▸ **ACTIVITY**: The entire listing that follows must be repeated exactly, pictures excluded.

▸ **LISTED ENTRIES**:
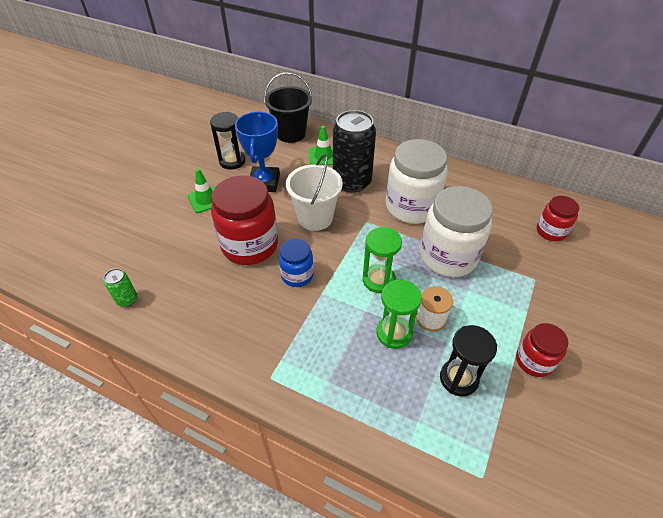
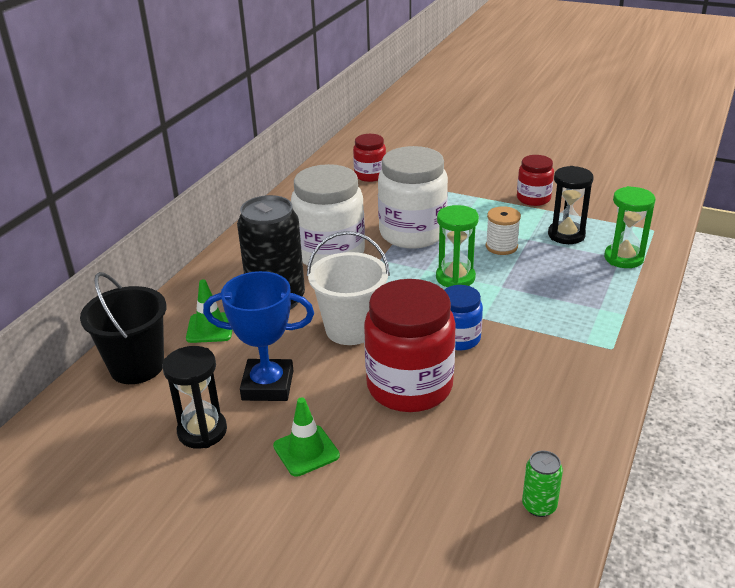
camera: 90 degrees left, 15 degrees down
green hourglass [376,280,422,349] -> green hourglass moved to [604,186,655,268]

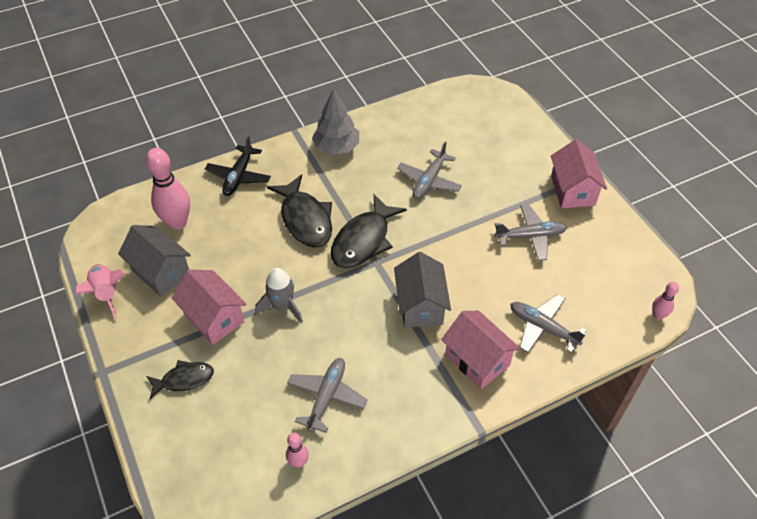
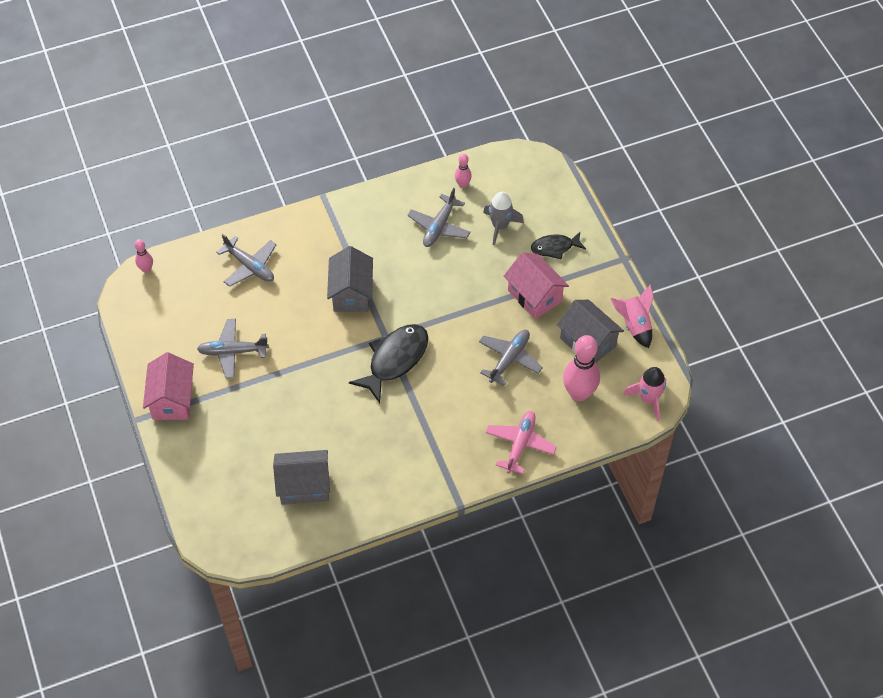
camera: 175 degrees left, 5 degrees up
black plane [205,136,271,196] -> pink plane [486,411,557,474]
grey rocket [256,268,303,323] -> grey rocket moved to [483,192,524,245]
black fish [267,174,332,248] -> none
grey tree [312,89,359,155] -> none
grey plane [397,142,462,199] -> grey plane moved to [479,330,543,386]
pink house [441,311,521,389] -> none
none -> grey house [273,450,330,505]
none -> pink rocket [623,367,666,421]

▸ **OUTPUT FOR THIS EXERCISE**:
camera: 90 degrees left, 15 degrees down
green hourglass [376,280,422,349] -> green hourglass moved to [604,186,655,268]

camera: 175 degrees left, 5 degrees up
black plane [205,136,271,196] -> pink plane [486,411,557,474]
grey rocket [256,268,303,323] -> grey rocket moved to [483,192,524,245]
black fish [267,174,332,248] -> none
grey tree [312,89,359,155] -> none
grey plane [397,142,462,199] -> grey plane moved to [479,330,543,386]
pink house [441,311,521,389] -> none
none -> grey house [273,450,330,505]
none -> pink rocket [623,367,666,421]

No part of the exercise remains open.